Records for the task>

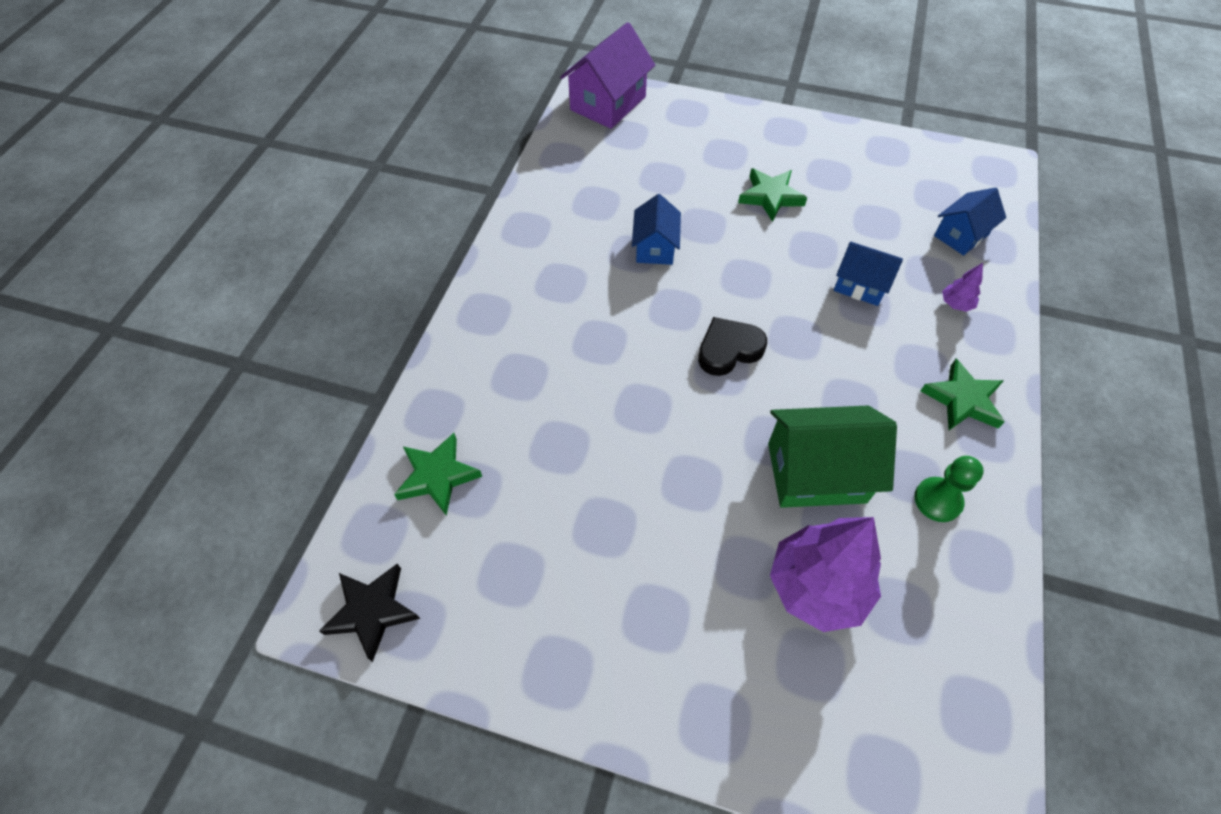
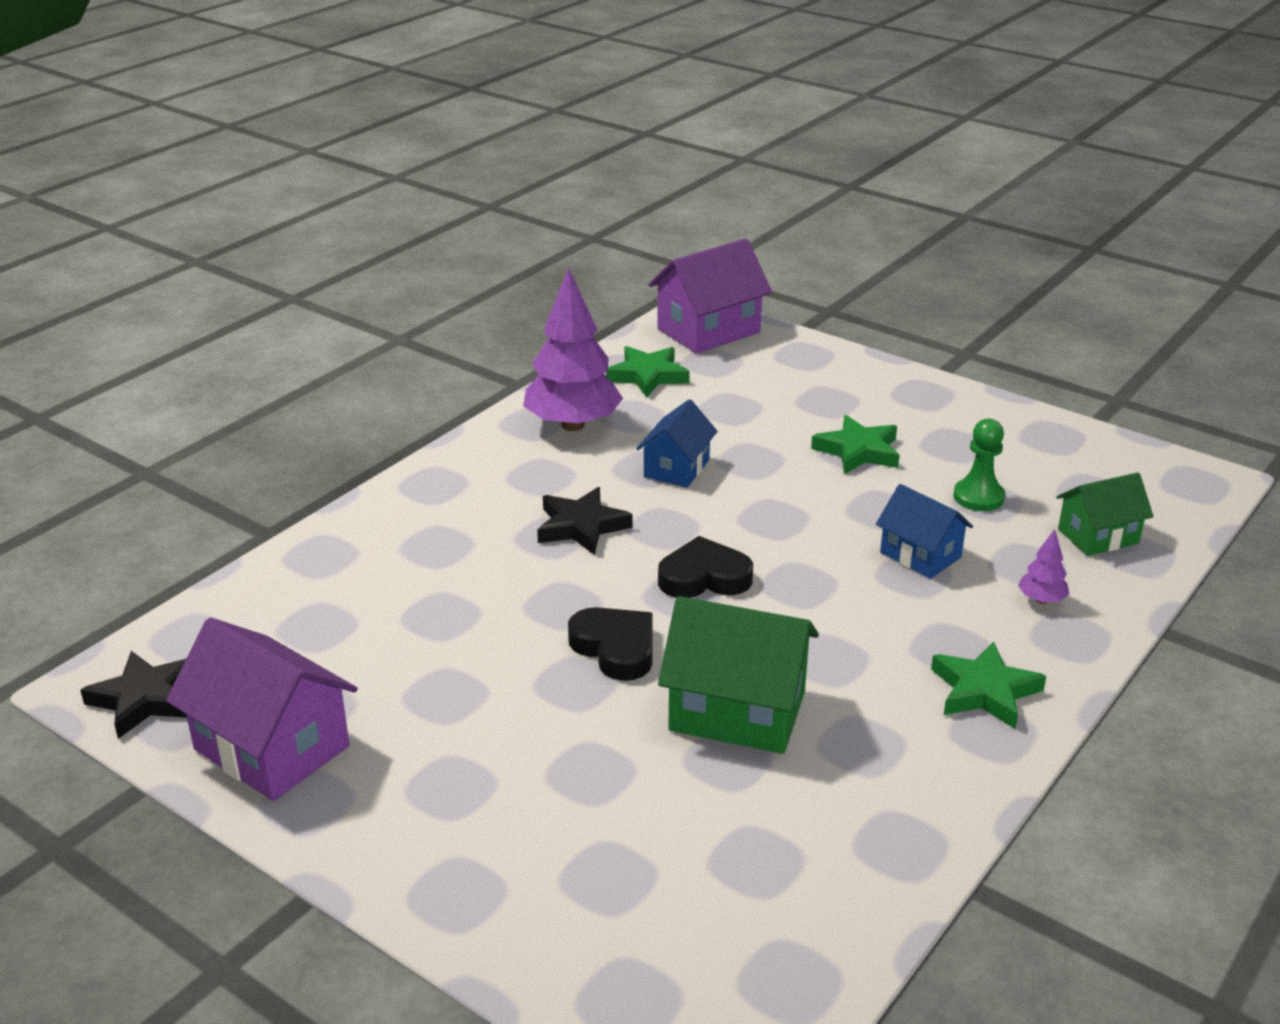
camera: 20 degrees right, 25 degrees down
(437, 476) = (288, 607): green star -> green star (648, 376)
(501, 627) = (271, 748): none -> purple house
(616, 325) = (581, 526): none -> black star
(703, 439) = (615, 648): none -> black heart
(816, 586) = (664, 811): purple tree -> purple tree (573, 425)
(937, 500) = (880, 775): green pawn -> green pawn (978, 497)
(961, 235) = (1098, 536): blue house -> green house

Exercise aim>
Please print each record above again exactly, but omit any pictures.

Task output>
camera: 20 degrees right, 25 degrees down
(437, 476) = (288, 607): green star -> green star (648, 376)
(501, 627) = (271, 748): none -> purple house
(616, 325) = (581, 526): none -> black star
(703, 439) = (615, 648): none -> black heart
(816, 586) = (664, 811): purple tree -> purple tree (573, 425)
(937, 500) = (880, 775): green pawn -> green pawn (978, 497)
(961, 235) = (1098, 536): blue house -> green house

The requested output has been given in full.